WHAT NEEDS TO BE DONE —
The required output is the exact run of lines below that opens at the line with "Q1: NPN 2N3904" and closes at the line with "J2 pin 1: none -> +5V".

THE INPUT —
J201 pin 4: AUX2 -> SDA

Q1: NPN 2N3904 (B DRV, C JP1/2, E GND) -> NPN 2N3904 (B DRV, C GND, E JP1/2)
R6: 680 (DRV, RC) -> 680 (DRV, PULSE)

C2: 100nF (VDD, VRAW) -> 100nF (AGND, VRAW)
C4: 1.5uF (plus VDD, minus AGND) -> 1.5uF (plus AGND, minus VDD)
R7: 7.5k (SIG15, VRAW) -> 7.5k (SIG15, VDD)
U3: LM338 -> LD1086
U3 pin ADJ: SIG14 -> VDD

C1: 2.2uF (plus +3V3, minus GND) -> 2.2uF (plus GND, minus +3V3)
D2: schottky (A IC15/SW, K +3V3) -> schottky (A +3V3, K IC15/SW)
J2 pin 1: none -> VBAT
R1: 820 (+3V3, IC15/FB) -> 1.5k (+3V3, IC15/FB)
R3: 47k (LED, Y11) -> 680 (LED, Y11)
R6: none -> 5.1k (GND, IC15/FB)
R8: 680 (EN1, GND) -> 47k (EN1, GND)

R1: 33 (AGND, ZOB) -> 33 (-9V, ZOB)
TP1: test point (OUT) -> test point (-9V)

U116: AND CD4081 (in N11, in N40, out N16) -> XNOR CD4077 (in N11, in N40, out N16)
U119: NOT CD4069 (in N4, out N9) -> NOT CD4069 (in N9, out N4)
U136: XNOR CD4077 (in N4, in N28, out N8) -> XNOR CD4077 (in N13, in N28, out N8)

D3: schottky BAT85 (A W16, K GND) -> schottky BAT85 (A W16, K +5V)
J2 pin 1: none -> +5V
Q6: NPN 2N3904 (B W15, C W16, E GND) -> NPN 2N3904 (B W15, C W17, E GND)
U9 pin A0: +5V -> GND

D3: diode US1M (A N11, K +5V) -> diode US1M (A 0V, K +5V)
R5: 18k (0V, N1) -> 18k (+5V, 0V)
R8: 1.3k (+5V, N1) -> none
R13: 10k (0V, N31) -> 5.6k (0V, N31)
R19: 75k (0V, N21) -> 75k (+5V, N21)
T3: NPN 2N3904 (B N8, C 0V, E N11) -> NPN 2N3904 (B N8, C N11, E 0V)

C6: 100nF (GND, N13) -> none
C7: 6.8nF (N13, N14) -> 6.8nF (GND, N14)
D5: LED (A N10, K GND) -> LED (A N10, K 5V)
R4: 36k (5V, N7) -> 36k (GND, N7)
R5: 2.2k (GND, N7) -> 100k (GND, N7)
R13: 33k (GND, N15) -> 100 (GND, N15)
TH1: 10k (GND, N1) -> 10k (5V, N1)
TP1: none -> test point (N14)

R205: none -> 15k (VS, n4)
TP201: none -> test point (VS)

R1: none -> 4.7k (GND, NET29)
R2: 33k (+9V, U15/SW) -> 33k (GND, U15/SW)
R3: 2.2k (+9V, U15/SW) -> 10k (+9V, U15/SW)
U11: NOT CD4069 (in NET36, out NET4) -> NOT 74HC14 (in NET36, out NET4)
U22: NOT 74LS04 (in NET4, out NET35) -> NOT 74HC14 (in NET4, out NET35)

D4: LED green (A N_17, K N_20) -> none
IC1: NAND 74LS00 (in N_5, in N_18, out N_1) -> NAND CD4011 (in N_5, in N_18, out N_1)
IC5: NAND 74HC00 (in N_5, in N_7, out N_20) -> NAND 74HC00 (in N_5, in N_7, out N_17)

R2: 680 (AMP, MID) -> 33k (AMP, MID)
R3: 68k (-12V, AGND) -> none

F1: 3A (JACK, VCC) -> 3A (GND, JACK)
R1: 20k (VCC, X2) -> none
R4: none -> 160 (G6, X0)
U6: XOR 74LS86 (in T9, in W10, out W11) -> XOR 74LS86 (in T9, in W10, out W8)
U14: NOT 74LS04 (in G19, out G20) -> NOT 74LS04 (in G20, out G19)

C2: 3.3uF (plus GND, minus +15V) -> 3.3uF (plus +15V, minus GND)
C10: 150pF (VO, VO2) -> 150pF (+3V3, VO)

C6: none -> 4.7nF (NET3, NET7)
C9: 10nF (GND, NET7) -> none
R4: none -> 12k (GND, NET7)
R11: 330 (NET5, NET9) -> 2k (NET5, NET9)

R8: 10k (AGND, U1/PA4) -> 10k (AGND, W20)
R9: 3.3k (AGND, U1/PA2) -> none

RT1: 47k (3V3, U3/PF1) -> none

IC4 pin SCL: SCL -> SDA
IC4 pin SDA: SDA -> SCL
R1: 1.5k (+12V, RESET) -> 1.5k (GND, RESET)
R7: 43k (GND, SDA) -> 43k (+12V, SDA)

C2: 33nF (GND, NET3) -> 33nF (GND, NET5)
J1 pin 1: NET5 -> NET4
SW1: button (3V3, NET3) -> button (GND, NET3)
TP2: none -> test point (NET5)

ANSWER BOX —
Q1: NPN 2N3904 (B DRV, C JP1/2, E GND) -> NPN 2N3904 (B DRV, C GND, E JP1/2)
R6: 680 (DRV, RC) -> 680 (DRV, PULSE)

C2: 100nF (VDD, VRAW) -> 100nF (AGND, VRAW)
C4: 1.5uF (plus VDD, minus AGND) -> 1.5uF (plus AGND, minus VDD)
R7: 7.5k (SIG15, VRAW) -> 7.5k (SIG15, VDD)
U3: LM338 -> LD1086
U3 pin ADJ: SIG14 -> VDD

C1: 2.2uF (plus +3V3, minus GND) -> 2.2uF (plus GND, minus +3V3)
D2: schottky (A IC15/SW, K +3V3) -> schottky (A +3V3, K IC15/SW)
J2 pin 1: none -> VBAT
R1: 820 (+3V3, IC15/FB) -> 1.5k (+3V3, IC15/FB)
R3: 47k (LED, Y11) -> 680 (LED, Y11)
R6: none -> 5.1k (GND, IC15/FB)
R8: 680 (EN1, GND) -> 47k (EN1, GND)

R1: 33 (AGND, ZOB) -> 33 (-9V, ZOB)
TP1: test point (OUT) -> test point (-9V)

U116: AND CD4081 (in N11, in N40, out N16) -> XNOR CD4077 (in N11, in N40, out N16)
U119: NOT CD4069 (in N4, out N9) -> NOT CD4069 (in N9, out N4)
U136: XNOR CD4077 (in N4, in N28, out N8) -> XNOR CD4077 (in N13, in N28, out N8)

D3: schottky BAT85 (A W16, K GND) -> schottky BAT85 (A W16, K +5V)
J2 pin 1: none -> +5V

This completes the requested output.